== PROVIDED DATA ==
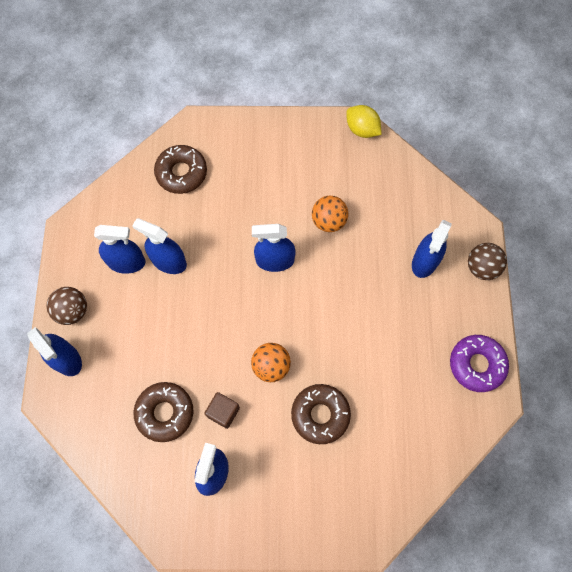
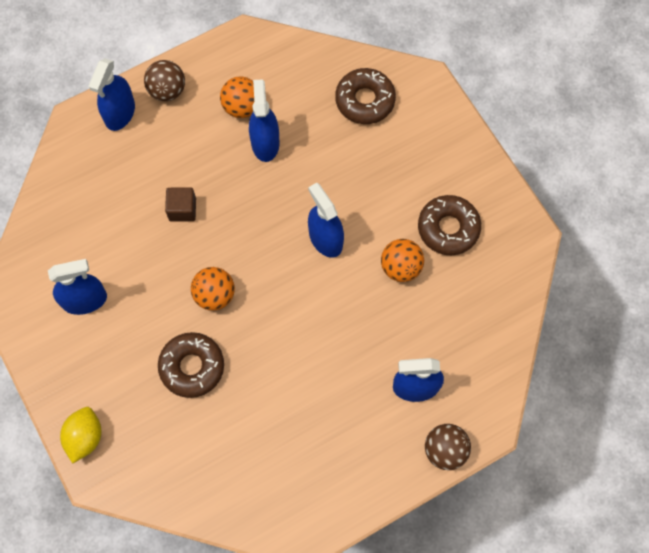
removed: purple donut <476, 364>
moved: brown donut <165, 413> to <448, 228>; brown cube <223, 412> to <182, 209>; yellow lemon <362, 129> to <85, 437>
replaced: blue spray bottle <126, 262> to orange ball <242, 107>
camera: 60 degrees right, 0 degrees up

== PROBLEM DETAILS ==
Copy out each line of the material in which the word "donut" turns up.

== ANSWER FOR THIS EXERCISE ==
removed: purple donut <476, 364>
moved: brown donut <165, 413> to <448, 228>; brown cube <223, 412> to <182, 209>; yellow lemon <362, 129> to <85, 437>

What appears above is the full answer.